_INSTRUCTIONS FOR THE TASK_. Give the records below again in full, exactly as written, but without any images.

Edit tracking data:
=== Section Start ===
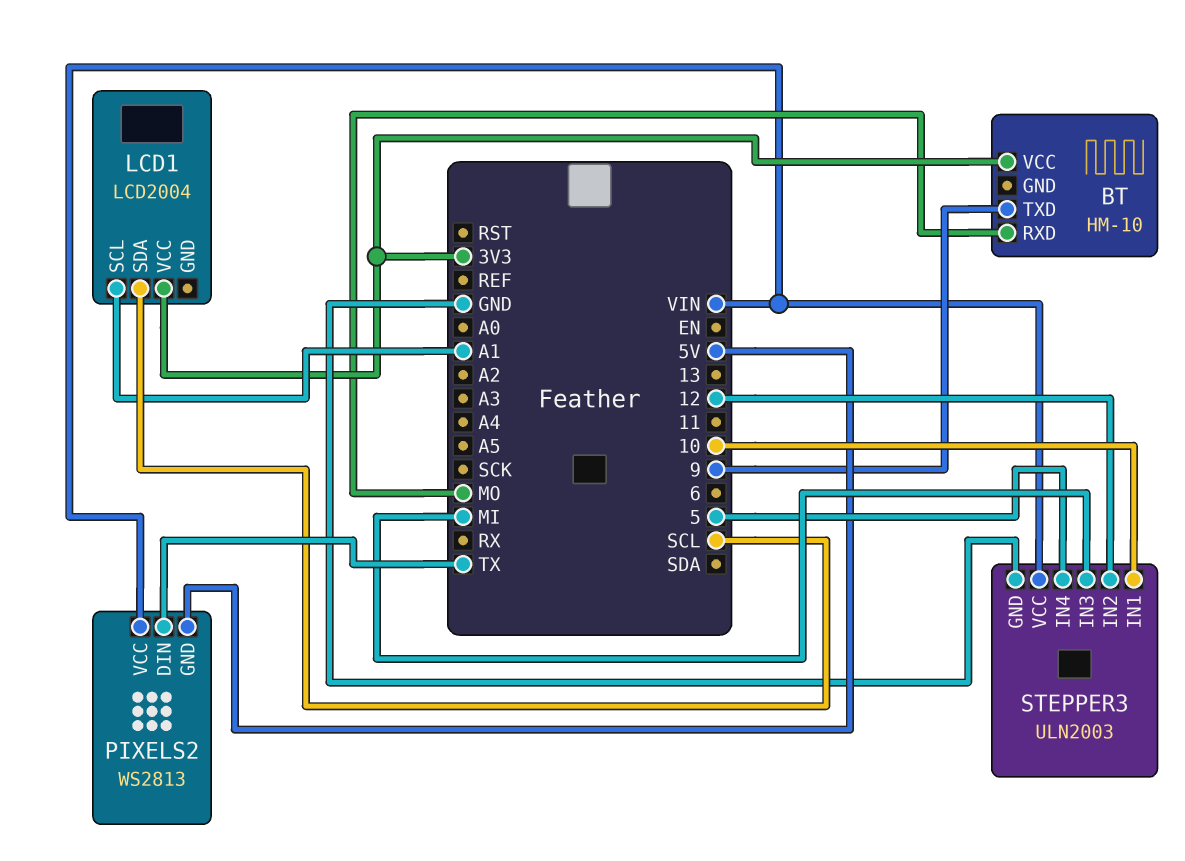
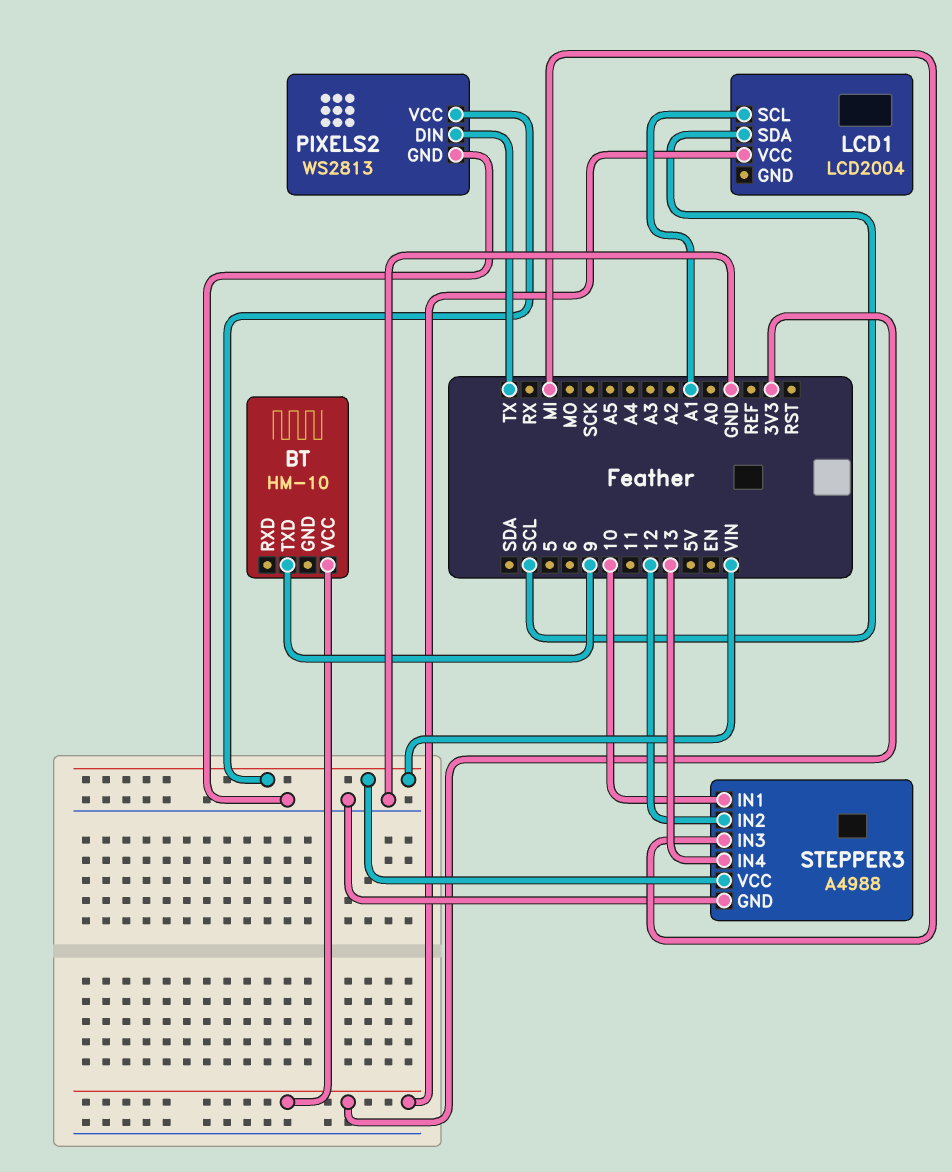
BT pin RXD: MO -> none
PIXELS2 pin GND: 5V -> GND
STEPPER3: ULN2003 -> A4988
STEPPER3 pin IN4: 5 -> 13

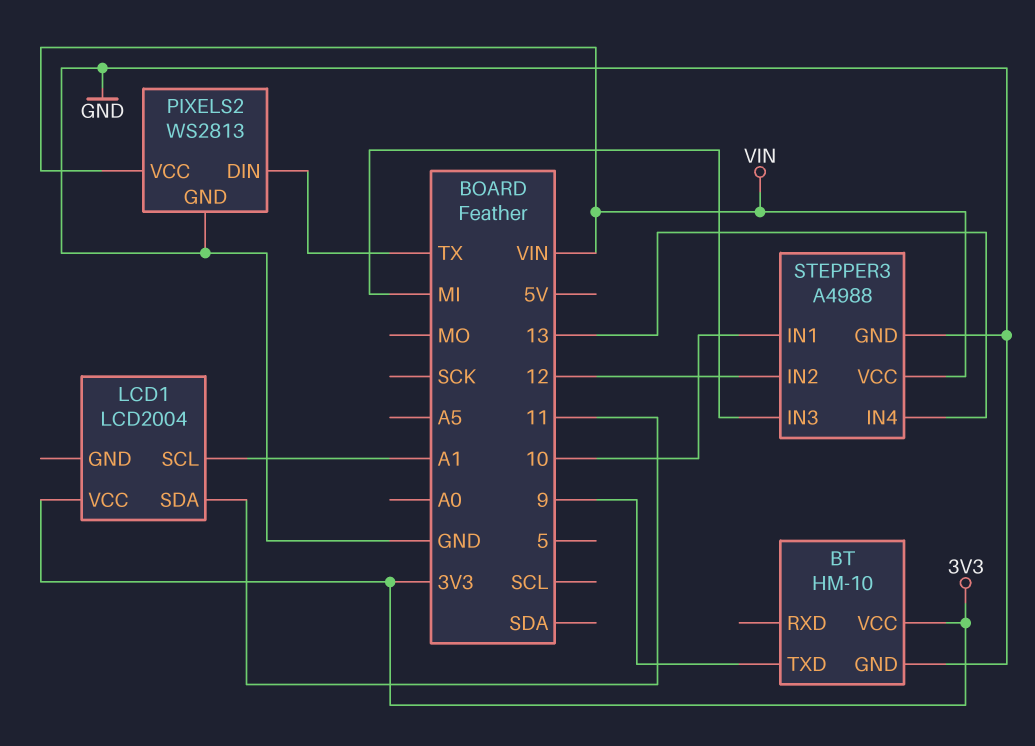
BT pin GND: none -> GND
LCD1 pin SDA: SCL -> 11

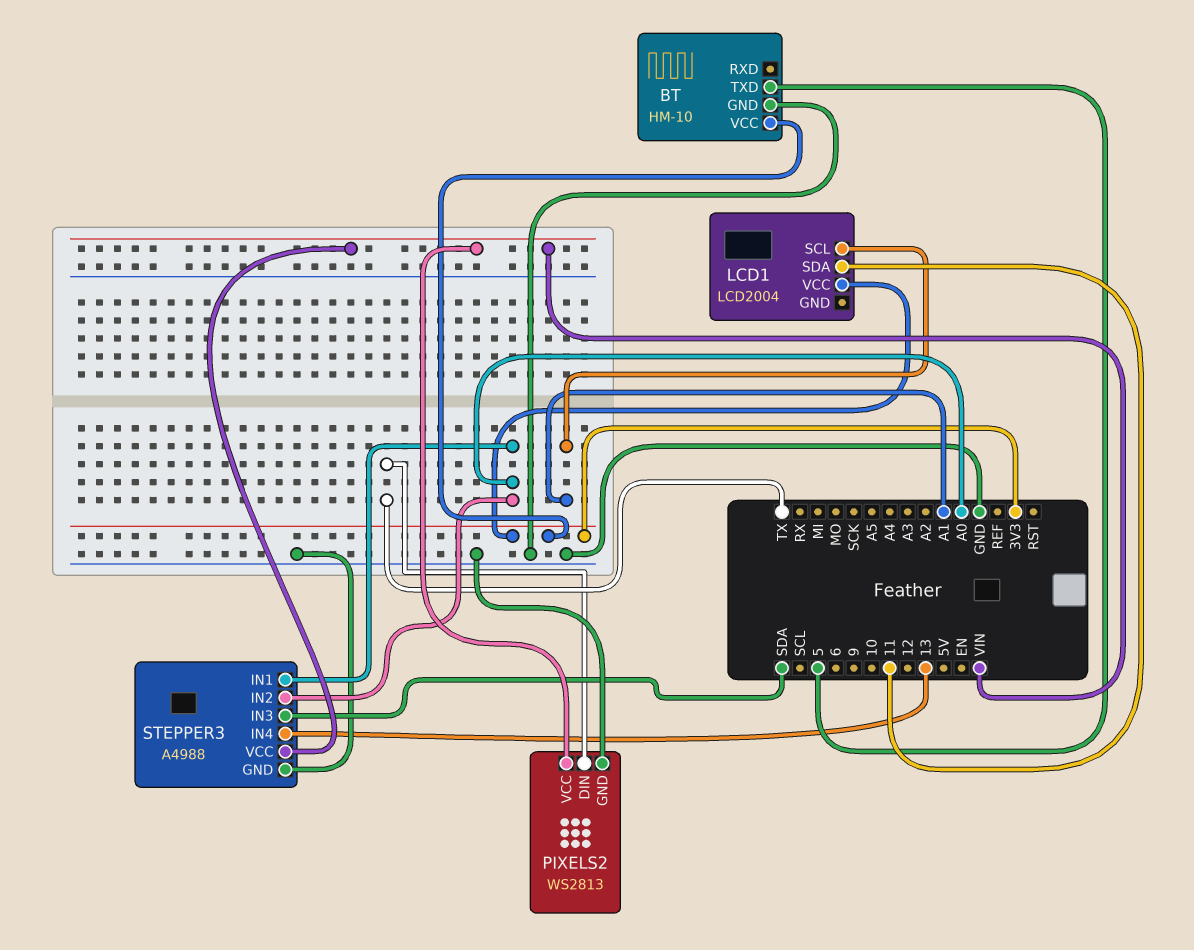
BT pin TXD: 9 -> 5
STEPPER3 pin IN1: 10 -> A0
STEPPER3 pin IN2: 12 -> A0
STEPPER3 pin IN3: MI -> SDA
=== Section End ===
_REPLY TO THE EXERCISE_.
BT pin RXD: MO -> none
PIXELS2 pin GND: 5V -> GND
STEPPER3: ULN2003 -> A4988
STEPPER3 pin IN4: 5 -> 13

BT pin GND: none -> GND
LCD1 pin SDA: SCL -> 11

BT pin TXD: 9 -> 5
STEPPER3 pin IN1: 10 -> A0
STEPPER3 pin IN2: 12 -> A0
STEPPER3 pin IN3: MI -> SDA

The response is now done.